### Work to complete
The whole listing below is to be copied exactly, with every picture left out.

### Provided data

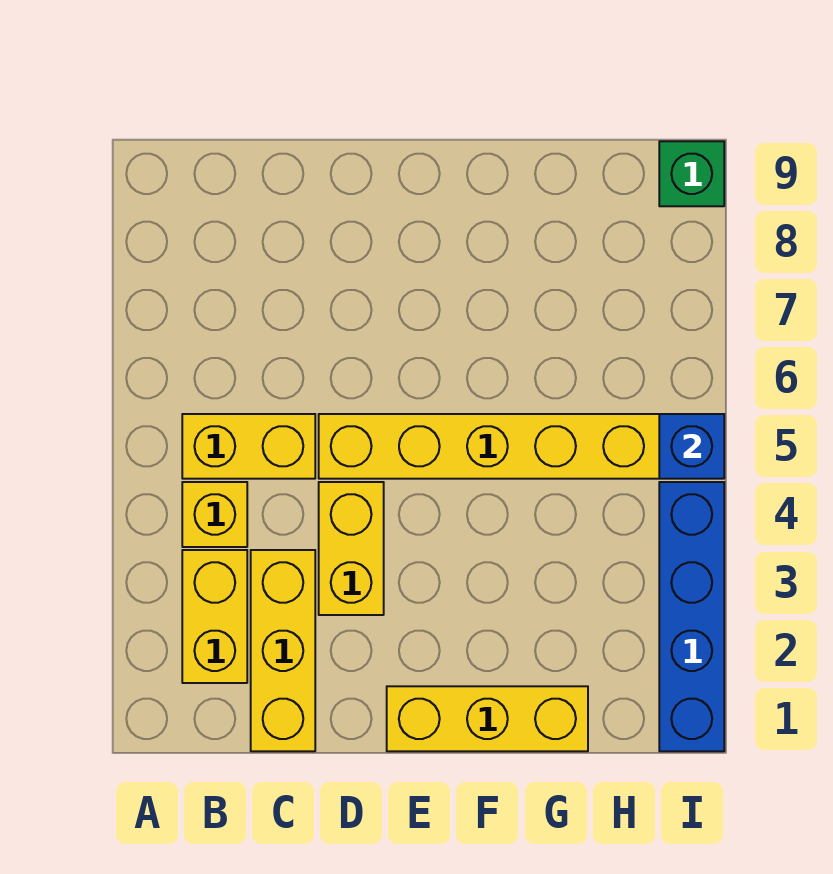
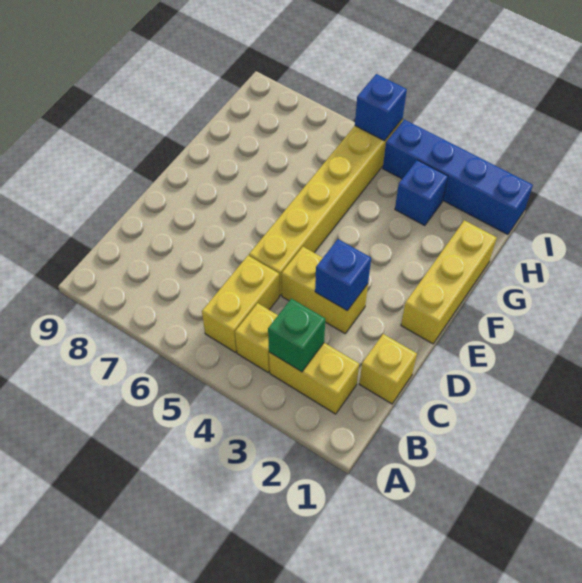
yellow brick C1:C3 level 1 -> yellow brick C1 level 1
none -> blue brick D3 level 2
none -> blue brick H3 level 1
green brick I9 level 1 -> green brick B3 level 2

### Answer space
yellow brick C1:C3 level 1 -> yellow brick C1 level 1
none -> blue brick D3 level 2
none -> blue brick H3 level 1
green brick I9 level 1 -> green brick B3 level 2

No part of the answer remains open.